▶ **Recorded data**
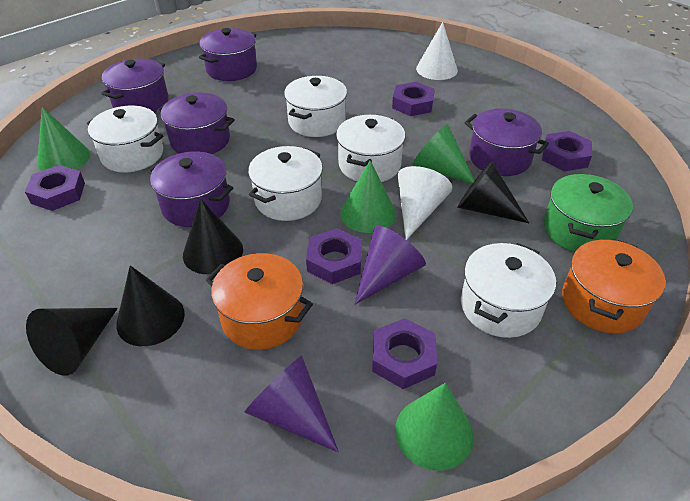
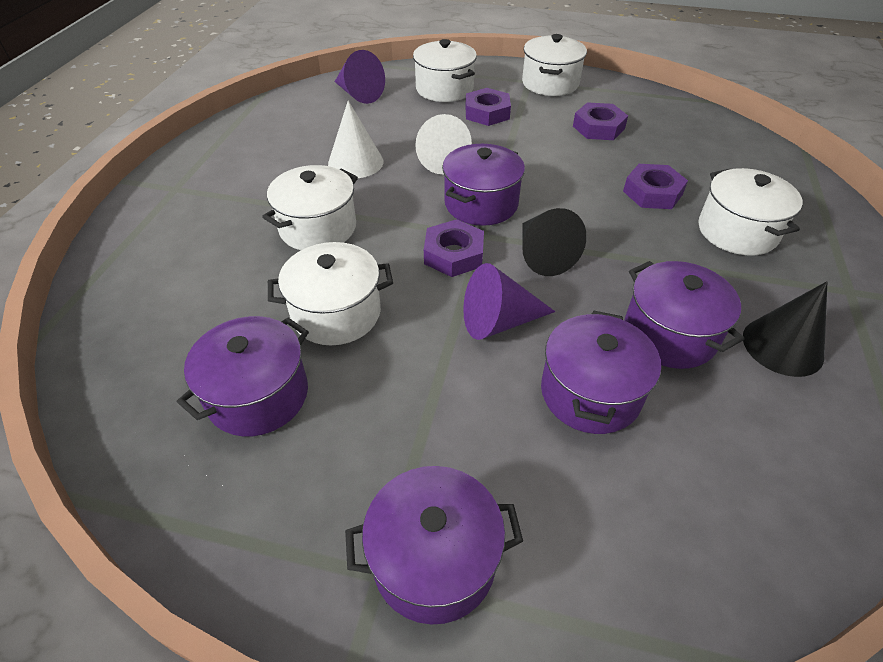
black cone: [26,308,118,375] [116,265,185,346] [183,198,243,274] [457,161,529,223] = 4 -> [522,208,586,276] [743,281,827,377] = 2
green cone: [37,107,90,171] [340,161,396,233] [395,383,474,471] [412,124,475,184] = 4 -> none = 0
green pot: [543,174,633,252] = 1 -> none = 0
orange pot: [206,253,313,350] [562,239,666,333] = 2 -> none = 0
purple nut: [25,165,85,211] [306,228,362,284] [372,318,437,389] [392,82,435,116] [542,131,592,171] = 5 -> [424,219,484,277] [465,88,511,126] [573,102,628,140] [623,164,688,209] = 4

▶ **Exercise directions**
The listing above, line by line: print it exactly, but not its pictures.

▶ **Solution for this exercise**
black cone: [26,308,118,375] [116,265,185,346] [183,198,243,274] [457,161,529,223] = 4 -> [522,208,586,276] [743,281,827,377] = 2
green cone: [37,107,90,171] [340,161,396,233] [395,383,474,471] [412,124,475,184] = 4 -> none = 0
green pot: [543,174,633,252] = 1 -> none = 0
orange pot: [206,253,313,350] [562,239,666,333] = 2 -> none = 0
purple nut: [25,165,85,211] [306,228,362,284] [372,318,437,389] [392,82,435,116] [542,131,592,171] = 5 -> [424,219,484,277] [465,88,511,126] [573,102,628,140] [623,164,688,209] = 4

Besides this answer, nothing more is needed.